Skip the pictures. Retype exactly, and only, the lines between the line holding "GPS pin TX: 9 -> A3" and the last line below, inclusive.

————————

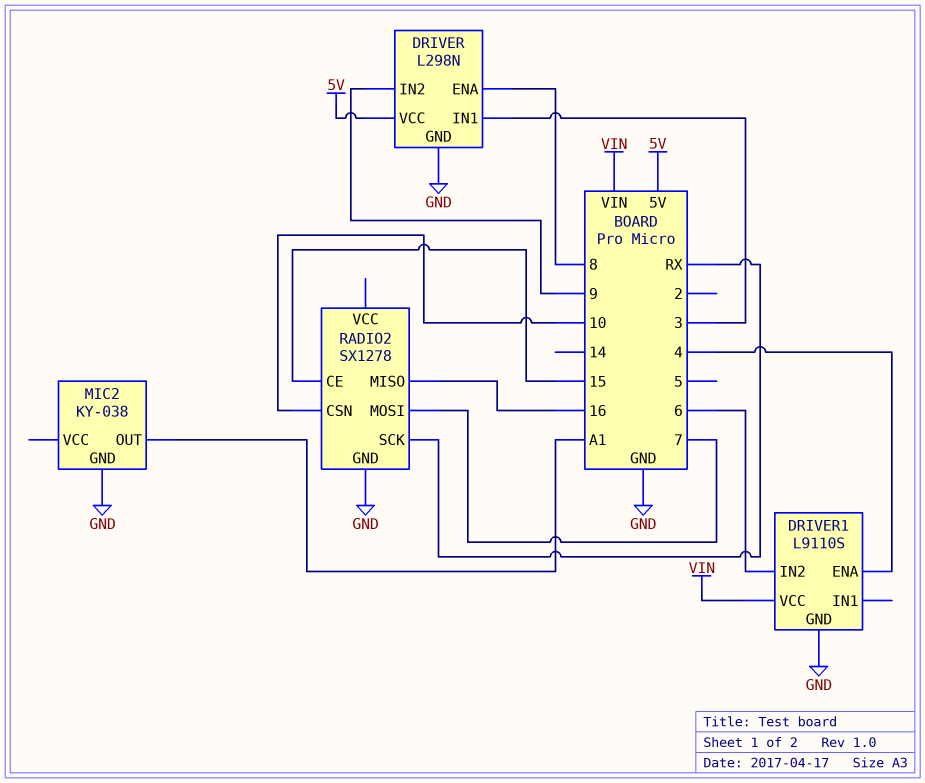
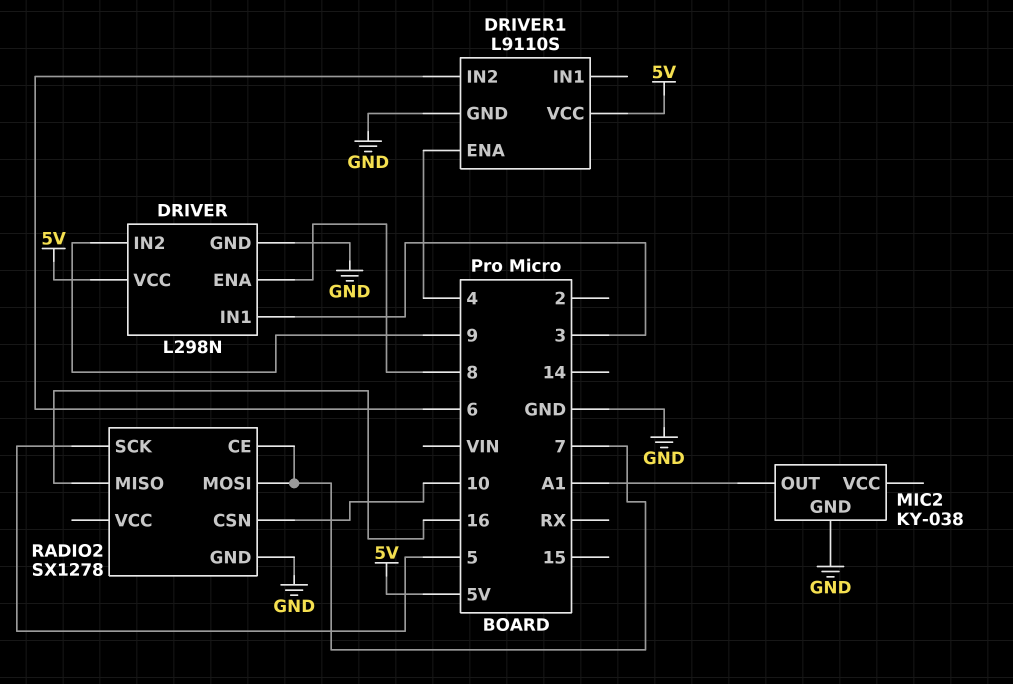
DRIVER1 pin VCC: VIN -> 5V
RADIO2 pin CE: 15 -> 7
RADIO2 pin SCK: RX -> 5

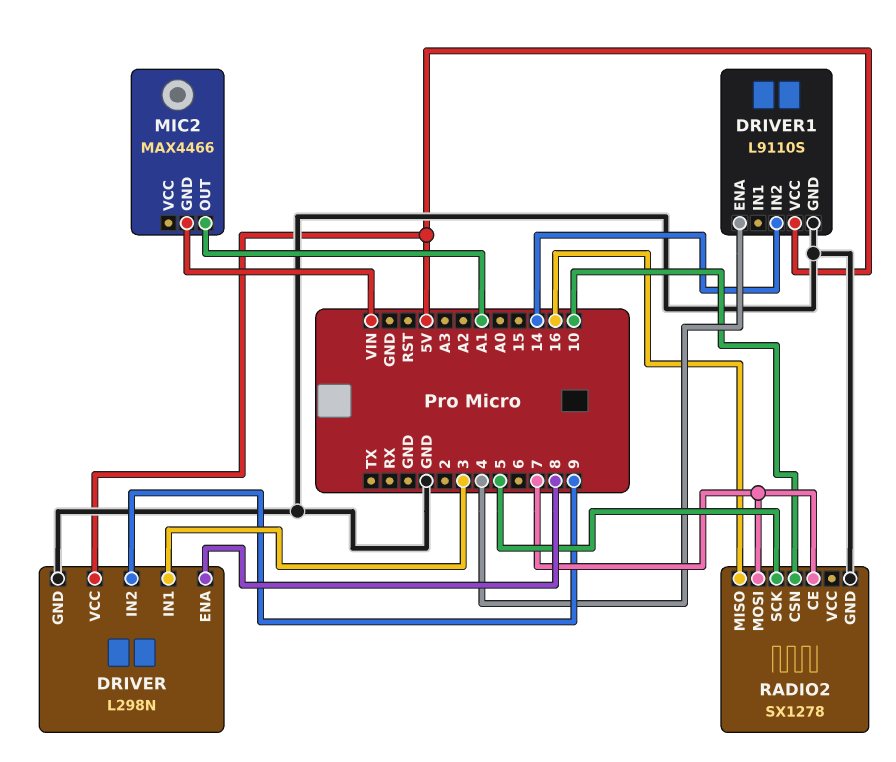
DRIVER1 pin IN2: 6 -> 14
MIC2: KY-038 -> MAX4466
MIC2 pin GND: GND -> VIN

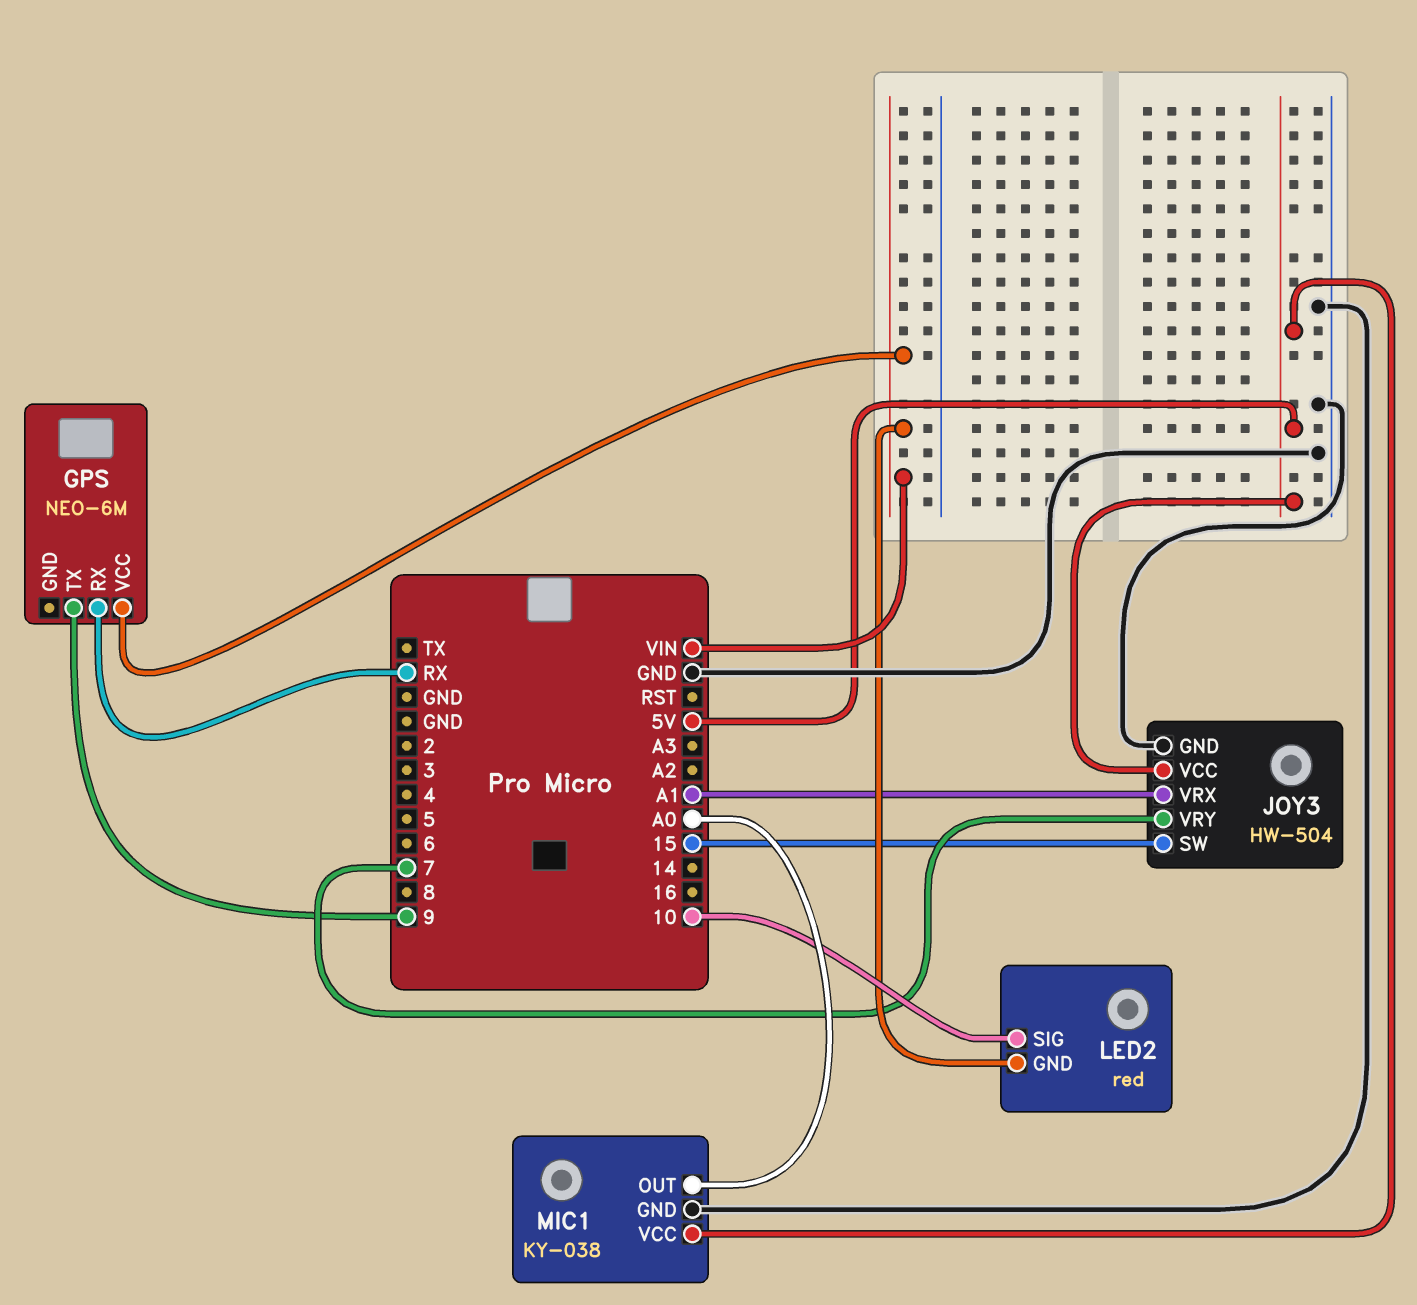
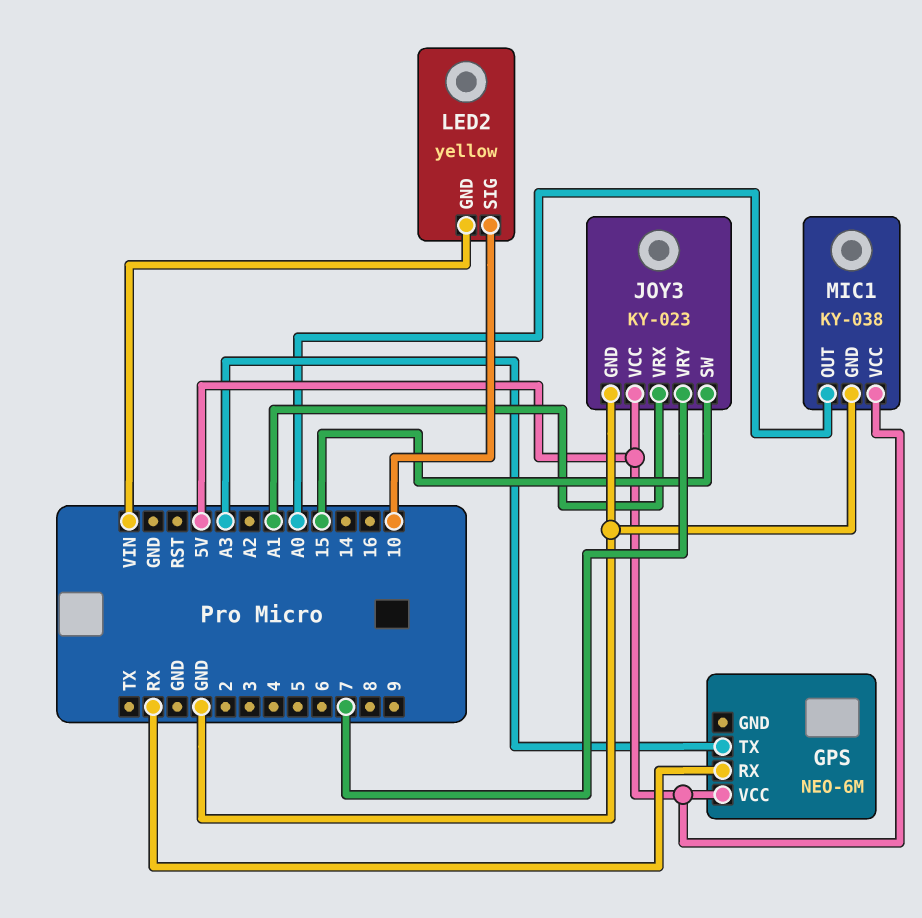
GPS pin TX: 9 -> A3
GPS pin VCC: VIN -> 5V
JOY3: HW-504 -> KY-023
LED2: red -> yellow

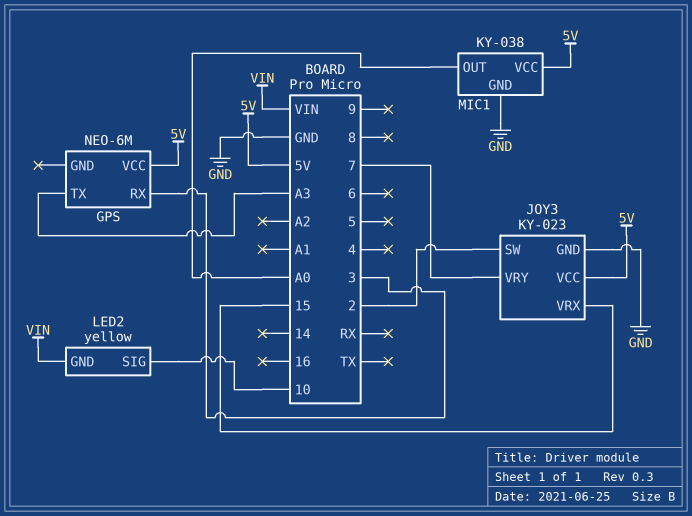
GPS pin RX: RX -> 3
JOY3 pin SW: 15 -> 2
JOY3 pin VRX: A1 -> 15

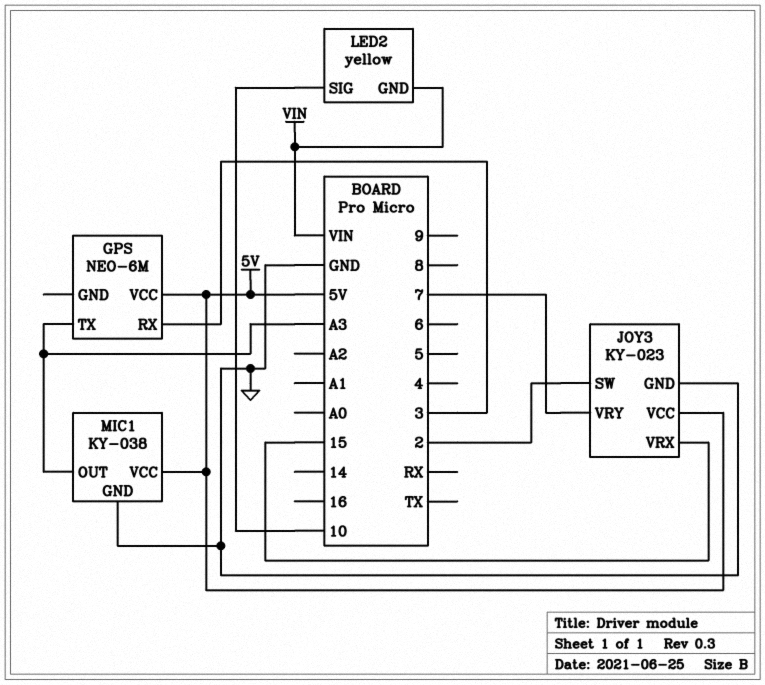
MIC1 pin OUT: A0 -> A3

————————

» SOLUTION FOR THIS EXERCISE
GPS pin TX: 9 -> A3
GPS pin VCC: VIN -> 5V
JOY3: HW-504 -> KY-023
LED2: red -> yellow

GPS pin RX: RX -> 3
JOY3 pin SW: 15 -> 2
JOY3 pin VRX: A1 -> 15

MIC1 pin OUT: A0 -> A3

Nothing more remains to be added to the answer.